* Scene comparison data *
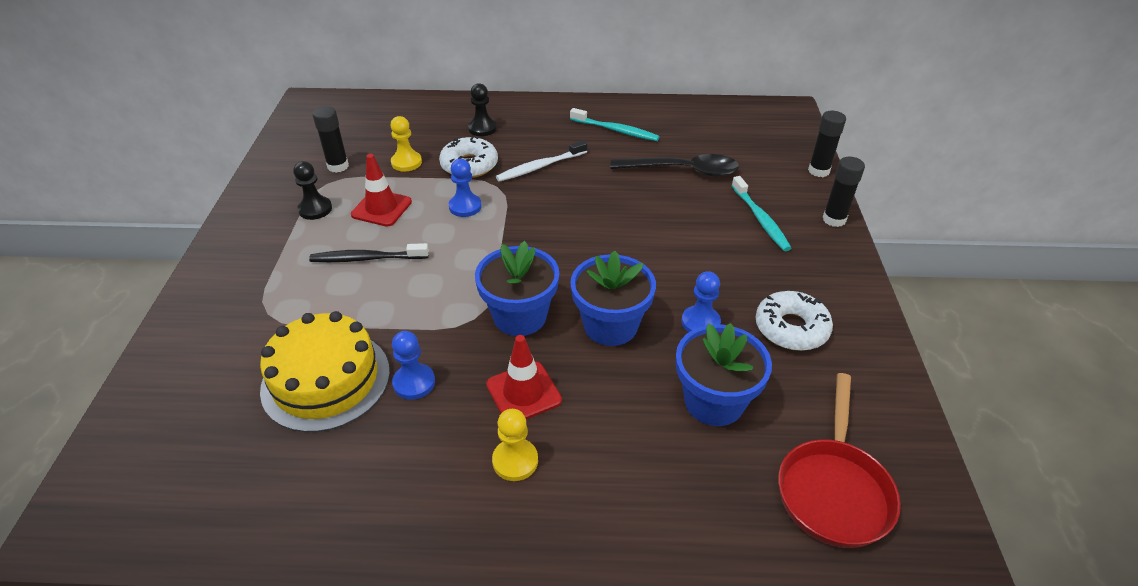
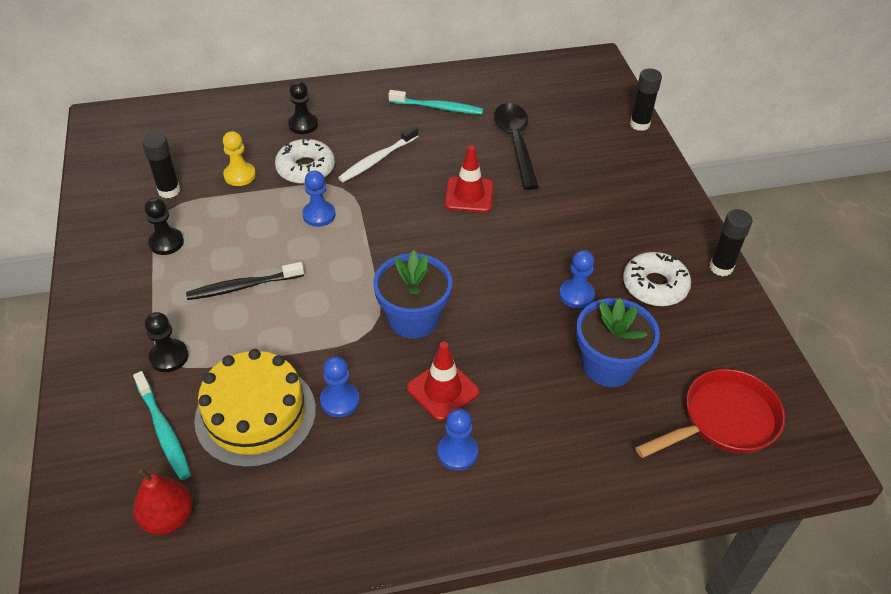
camera: 15 degrees left, 5 degrees up
(196, 465) = (168, 518): none -> red pear
(270, 310) = (169, 357): none -> black pawn
(381, 208) = (235, 230): red traffic cone -> red traffic cone (469, 195)
(515, 461) = (457, 452): yellow pawn -> blue pawn
(610, 326) = (498, 312): blue flower pot -> none
(683, 171) = (516, 143): black spoon -> black spoon turned 90 degrees counterclockwise
(760, 219) = (600, 183): turquoise toothbrush -> turquoise toothbrush (164, 431)
(833, 489) = (723, 421): red pan -> red pan turned 120 degrees counterclockwise
(834, 219) = (665, 173): black glue stick -> black glue stick (721, 267)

* Assignment *
Reproduce verbatim only the lines from the one holding "(833, 489) = (723, 421): red" through the end of the records.

* Solution *
(833, 489) = (723, 421): red pan -> red pan turned 120 degrees counterclockwise
(834, 219) = (665, 173): black glue stick -> black glue stick (721, 267)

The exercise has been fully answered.